= DATA SHOWN =
○ ○ ○

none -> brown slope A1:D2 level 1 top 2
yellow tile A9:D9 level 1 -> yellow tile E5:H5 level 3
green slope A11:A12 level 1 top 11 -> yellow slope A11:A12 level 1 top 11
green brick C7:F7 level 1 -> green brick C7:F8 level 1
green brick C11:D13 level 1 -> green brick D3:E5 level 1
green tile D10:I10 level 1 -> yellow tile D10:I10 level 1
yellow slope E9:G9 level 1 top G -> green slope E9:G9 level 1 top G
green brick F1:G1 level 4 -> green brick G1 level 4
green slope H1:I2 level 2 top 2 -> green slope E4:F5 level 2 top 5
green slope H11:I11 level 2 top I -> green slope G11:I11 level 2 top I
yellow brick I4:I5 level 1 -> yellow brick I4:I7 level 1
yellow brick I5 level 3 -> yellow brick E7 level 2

○ ○ ○

= WORK INSTRUCTIONS =
Repeat, character for character, the lines from the one that holds "green slope H11:I11" to the final line of the material, inclusive, and no other lines.

= ANSWER =
green slope H11:I11 level 2 top I -> green slope G11:I11 level 2 top I
yellow brick I4:I5 level 1 -> yellow brick I4:I7 level 1
yellow brick I5 level 3 -> yellow brick E7 level 2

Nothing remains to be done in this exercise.